[[ Given records open ]]
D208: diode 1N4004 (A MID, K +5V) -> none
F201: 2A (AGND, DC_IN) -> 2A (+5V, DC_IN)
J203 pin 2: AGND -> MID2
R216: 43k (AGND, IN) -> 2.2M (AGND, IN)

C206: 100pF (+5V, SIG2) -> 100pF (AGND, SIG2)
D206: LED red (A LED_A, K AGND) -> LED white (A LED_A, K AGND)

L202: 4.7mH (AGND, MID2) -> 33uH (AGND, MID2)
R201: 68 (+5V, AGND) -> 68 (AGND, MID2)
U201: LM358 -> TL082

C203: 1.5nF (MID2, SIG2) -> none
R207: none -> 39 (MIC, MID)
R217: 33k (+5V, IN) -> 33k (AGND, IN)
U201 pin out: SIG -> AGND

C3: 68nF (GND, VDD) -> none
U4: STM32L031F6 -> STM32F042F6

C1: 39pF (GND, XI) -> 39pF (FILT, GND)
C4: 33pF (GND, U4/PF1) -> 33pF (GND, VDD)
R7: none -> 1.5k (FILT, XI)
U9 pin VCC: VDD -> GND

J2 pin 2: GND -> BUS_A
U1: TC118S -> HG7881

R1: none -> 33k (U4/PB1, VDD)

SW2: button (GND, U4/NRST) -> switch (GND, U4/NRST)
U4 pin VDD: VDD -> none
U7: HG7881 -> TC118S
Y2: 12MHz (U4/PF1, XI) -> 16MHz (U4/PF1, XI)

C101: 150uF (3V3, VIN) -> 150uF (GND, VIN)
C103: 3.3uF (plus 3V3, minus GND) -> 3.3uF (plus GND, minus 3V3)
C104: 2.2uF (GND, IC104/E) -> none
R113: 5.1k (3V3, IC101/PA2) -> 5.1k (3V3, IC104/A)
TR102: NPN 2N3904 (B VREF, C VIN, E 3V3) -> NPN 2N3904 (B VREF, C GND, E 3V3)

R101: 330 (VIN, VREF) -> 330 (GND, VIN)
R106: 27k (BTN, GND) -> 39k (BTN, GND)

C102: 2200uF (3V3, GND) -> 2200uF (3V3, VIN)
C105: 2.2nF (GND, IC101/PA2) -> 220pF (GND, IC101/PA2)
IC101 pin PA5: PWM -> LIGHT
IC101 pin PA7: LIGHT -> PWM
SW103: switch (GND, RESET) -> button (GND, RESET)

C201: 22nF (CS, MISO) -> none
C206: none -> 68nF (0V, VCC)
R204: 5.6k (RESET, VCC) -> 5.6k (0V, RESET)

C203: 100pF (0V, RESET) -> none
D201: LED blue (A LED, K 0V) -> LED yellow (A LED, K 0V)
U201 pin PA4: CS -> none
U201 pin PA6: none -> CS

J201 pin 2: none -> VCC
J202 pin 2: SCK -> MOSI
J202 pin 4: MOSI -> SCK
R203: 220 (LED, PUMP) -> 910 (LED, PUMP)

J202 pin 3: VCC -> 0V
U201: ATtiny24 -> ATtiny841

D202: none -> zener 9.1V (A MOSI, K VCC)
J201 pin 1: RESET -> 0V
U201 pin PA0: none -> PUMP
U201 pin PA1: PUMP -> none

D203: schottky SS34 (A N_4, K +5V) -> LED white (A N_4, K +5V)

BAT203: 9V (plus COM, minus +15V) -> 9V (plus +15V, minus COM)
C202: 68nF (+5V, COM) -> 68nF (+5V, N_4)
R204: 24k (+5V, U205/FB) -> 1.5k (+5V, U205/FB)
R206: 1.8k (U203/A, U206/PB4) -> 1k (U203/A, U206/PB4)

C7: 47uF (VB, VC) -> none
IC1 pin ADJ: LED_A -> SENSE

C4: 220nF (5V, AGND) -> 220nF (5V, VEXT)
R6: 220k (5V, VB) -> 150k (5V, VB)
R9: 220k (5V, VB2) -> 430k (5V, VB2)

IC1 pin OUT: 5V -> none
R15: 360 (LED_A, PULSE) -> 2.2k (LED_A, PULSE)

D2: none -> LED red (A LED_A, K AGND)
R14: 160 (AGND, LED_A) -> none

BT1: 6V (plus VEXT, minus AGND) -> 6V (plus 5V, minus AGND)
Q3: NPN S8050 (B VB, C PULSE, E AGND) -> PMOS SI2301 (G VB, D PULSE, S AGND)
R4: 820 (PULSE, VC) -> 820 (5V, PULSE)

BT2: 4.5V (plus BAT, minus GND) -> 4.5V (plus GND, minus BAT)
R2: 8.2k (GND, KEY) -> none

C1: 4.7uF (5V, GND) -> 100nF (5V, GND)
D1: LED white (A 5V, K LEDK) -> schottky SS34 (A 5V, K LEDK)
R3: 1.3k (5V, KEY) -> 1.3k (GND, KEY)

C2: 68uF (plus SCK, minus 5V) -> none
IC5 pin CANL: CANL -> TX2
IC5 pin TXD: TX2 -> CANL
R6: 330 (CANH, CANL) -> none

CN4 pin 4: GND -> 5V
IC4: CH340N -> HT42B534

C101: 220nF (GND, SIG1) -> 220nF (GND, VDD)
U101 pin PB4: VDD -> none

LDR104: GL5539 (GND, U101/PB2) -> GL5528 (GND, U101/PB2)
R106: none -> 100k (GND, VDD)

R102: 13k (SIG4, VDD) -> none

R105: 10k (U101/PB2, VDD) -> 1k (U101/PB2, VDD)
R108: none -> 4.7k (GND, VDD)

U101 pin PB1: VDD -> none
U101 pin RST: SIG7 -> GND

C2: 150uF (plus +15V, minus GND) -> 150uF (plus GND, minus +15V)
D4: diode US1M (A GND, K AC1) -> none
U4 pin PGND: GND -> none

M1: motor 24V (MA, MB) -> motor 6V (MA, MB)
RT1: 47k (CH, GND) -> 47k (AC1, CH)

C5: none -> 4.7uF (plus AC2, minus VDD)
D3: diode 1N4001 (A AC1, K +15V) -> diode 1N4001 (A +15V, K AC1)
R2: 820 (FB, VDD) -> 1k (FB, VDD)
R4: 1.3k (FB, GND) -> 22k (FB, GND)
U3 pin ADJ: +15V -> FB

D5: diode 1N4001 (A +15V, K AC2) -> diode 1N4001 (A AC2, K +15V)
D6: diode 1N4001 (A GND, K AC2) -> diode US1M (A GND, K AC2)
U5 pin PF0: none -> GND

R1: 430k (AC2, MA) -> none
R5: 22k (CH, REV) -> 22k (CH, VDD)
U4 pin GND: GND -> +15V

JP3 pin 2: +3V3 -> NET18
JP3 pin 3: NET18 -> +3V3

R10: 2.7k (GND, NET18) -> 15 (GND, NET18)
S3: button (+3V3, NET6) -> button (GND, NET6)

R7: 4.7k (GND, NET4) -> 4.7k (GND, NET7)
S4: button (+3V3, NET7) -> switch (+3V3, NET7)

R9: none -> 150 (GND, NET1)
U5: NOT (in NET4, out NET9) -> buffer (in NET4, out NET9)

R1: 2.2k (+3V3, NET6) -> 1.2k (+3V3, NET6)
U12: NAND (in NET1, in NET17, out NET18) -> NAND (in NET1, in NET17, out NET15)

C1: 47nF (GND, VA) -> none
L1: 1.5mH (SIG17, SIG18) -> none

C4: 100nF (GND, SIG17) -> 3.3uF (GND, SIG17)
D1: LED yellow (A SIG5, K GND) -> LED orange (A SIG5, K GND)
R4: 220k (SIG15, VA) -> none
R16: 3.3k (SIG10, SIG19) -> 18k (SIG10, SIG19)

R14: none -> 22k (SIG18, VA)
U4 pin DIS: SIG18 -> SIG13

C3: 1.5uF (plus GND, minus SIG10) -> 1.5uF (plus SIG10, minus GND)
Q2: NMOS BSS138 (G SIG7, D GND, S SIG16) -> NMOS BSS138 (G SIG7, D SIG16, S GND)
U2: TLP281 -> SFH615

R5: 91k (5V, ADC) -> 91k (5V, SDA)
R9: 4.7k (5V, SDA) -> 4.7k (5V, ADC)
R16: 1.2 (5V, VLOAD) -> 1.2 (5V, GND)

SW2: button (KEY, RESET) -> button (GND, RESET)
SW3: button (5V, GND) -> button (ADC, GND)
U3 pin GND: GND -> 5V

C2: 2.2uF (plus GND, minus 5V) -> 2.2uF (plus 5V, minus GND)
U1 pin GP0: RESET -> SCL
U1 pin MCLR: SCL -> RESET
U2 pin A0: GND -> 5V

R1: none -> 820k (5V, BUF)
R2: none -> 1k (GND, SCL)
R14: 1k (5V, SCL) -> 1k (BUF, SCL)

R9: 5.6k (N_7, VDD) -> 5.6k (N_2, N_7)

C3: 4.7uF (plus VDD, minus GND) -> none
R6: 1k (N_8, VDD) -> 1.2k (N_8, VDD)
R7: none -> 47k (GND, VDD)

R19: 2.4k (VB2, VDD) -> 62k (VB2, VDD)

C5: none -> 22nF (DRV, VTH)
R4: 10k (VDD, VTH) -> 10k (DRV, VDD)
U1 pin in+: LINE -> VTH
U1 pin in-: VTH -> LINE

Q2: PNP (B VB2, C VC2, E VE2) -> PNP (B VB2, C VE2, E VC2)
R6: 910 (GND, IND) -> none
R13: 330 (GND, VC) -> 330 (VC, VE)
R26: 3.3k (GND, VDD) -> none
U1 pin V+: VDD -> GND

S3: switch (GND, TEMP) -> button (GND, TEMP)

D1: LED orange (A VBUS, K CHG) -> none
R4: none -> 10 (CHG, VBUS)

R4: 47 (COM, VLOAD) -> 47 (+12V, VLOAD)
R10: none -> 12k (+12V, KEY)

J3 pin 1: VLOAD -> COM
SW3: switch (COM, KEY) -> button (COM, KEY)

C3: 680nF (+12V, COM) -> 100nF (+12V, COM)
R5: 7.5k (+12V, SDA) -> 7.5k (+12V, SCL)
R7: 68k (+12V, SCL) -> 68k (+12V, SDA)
[[ Given records closed ]]
● **Work instruction**:
Print the records above verbatim from their first line to the line containing "C7: 47uF (VB, VC) -> none", both included, and stop there.

● **Completed task**:
D208: diode 1N4004 (A MID, K +5V) -> none
F201: 2A (AGND, DC_IN) -> 2A (+5V, DC_IN)
J203 pin 2: AGND -> MID2
R216: 43k (AGND, IN) -> 2.2M (AGND, IN)

C206: 100pF (+5V, SIG2) -> 100pF (AGND, SIG2)
D206: LED red (A LED_A, K AGND) -> LED white (A LED_A, K AGND)

L202: 4.7mH (AGND, MID2) -> 33uH (AGND, MID2)
R201: 68 (+5V, AGND) -> 68 (AGND, MID2)
U201: LM358 -> TL082

C203: 1.5nF (MID2, SIG2) -> none
R207: none -> 39 (MIC, MID)
R217: 33k (+5V, IN) -> 33k (AGND, IN)
U201 pin out: SIG -> AGND

C3: 68nF (GND, VDD) -> none
U4: STM32L031F6 -> STM32F042F6

C1: 39pF (GND, XI) -> 39pF (FILT, GND)
C4: 33pF (GND, U4/PF1) -> 33pF (GND, VDD)
R7: none -> 1.5k (FILT, XI)
U9 pin VCC: VDD -> GND

J2 pin 2: GND -> BUS_A
U1: TC118S -> HG7881

R1: none -> 33k (U4/PB1, VDD)

SW2: button (GND, U4/NRST) -> switch (GND, U4/NRST)
U4 pin VDD: VDD -> none
U7: HG7881 -> TC118S
Y2: 12MHz (U4/PF1, XI) -> 16MHz (U4/PF1, XI)

C101: 150uF (3V3, VIN) -> 150uF (GND, VIN)
C103: 3.3uF (plus 3V3, minus GND) -> 3.3uF (plus GND, minus 3V3)
C104: 2.2uF (GND, IC104/E) -> none
R113: 5.1k (3V3, IC101/PA2) -> 5.1k (3V3, IC104/A)
TR102: NPN 2N3904 (B VREF, C VIN, E 3V3) -> NPN 2N3904 (B VREF, C GND, E 3V3)

R101: 330 (VIN, VREF) -> 330 (GND, VIN)
R106: 27k (BTN, GND) -> 39k (BTN, GND)

C102: 2200uF (3V3, GND) -> 2200uF (3V3, VIN)
C105: 2.2nF (GND, IC101/PA2) -> 220pF (GND, IC101/PA2)
IC101 pin PA5: PWM -> LIGHT
IC101 pin PA7: LIGHT -> PWM
SW103: switch (GND, RESET) -> button (GND, RESET)

C201: 22nF (CS, MISO) -> none
C206: none -> 68nF (0V, VCC)
R204: 5.6k (RESET, VCC) -> 5.6k (0V, RESET)

C203: 100pF (0V, RESET) -> none
D201: LED blue (A LED, K 0V) -> LED yellow (A LED, K 0V)
U201 pin PA4: CS -> none
U201 pin PA6: none -> CS

J201 pin 2: none -> VCC
J202 pin 2: SCK -> MOSI
J202 pin 4: MOSI -> SCK
R203: 220 (LED, PUMP) -> 910 (LED, PUMP)

J202 pin 3: VCC -> 0V
U201: ATtiny24 -> ATtiny841

D202: none -> zener 9.1V (A MOSI, K VCC)
J201 pin 1: RESET -> 0V
U201 pin PA0: none -> PUMP
U201 pin PA1: PUMP -> none

D203: schottky SS34 (A N_4, K +5V) -> LED white (A N_4, K +5V)

BAT203: 9V (plus COM, minus +15V) -> 9V (plus +15V, minus COM)
C202: 68nF (+5V, COM) -> 68nF (+5V, N_4)
R204: 24k (+5V, U205/FB) -> 1.5k (+5V, U205/FB)
R206: 1.8k (U203/A, U206/PB4) -> 1k (U203/A, U206/PB4)

C7: 47uF (VB, VC) -> none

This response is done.